- [Instructions to follow] A stretch of the entries below is to be set down exactly, running from the line with "none -> red plate K5:M6 level 1" through the line with "none -> pink plate K9 level 2", both included, and no other line.

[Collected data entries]
▼

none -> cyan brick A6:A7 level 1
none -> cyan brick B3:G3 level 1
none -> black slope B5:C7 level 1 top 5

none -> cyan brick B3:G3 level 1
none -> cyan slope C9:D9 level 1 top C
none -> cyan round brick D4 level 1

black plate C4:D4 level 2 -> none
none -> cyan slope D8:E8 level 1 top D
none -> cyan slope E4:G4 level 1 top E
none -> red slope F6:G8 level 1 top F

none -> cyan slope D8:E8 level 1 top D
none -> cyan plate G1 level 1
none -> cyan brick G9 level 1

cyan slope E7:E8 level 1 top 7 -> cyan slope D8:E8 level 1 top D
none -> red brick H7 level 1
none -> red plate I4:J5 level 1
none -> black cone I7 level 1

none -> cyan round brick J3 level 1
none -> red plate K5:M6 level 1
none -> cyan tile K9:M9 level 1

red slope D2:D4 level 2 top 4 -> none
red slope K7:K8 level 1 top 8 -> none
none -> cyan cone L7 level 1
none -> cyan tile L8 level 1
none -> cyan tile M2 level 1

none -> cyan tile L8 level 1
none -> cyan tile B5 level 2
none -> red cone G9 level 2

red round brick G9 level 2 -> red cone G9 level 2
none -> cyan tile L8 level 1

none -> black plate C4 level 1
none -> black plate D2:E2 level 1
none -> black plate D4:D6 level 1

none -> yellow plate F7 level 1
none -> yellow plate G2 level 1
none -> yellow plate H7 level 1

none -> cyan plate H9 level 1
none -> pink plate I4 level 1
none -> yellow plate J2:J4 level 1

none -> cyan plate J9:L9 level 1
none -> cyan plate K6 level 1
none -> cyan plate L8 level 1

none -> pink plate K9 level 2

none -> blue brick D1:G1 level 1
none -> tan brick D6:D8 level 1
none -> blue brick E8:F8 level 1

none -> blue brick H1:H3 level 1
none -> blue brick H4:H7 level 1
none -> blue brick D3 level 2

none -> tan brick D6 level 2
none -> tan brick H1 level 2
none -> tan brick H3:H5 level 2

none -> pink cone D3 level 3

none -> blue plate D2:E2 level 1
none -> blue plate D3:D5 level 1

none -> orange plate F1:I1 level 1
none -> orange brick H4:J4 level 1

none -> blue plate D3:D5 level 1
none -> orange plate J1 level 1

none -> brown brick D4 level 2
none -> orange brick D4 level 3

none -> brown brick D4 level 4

▲

- [Written answer]
none -> red plate K5:M6 level 1
none -> cyan tile K9:M9 level 1

red slope D2:D4 level 2 top 4 -> none
red slope K7:K8 level 1 top 8 -> none
none -> cyan cone L7 level 1
none -> cyan tile L8 level 1
none -> cyan tile M2 level 1

none -> cyan tile L8 level 1
none -> cyan tile B5 level 2
none -> red cone G9 level 2

red round brick G9 level 2 -> red cone G9 level 2
none -> cyan tile L8 level 1

none -> black plate C4 level 1
none -> black plate D2:E2 level 1
none -> black plate D4:D6 level 1

none -> yellow plate F7 level 1
none -> yellow plate G2 level 1
none -> yellow plate H7 level 1

none -> cyan plate H9 level 1
none -> pink plate I4 level 1
none -> yellow plate J2:J4 level 1

none -> cyan plate J9:L9 level 1
none -> cyan plate K6 level 1
none -> cyan plate L8 level 1

none -> pink plate K9 level 2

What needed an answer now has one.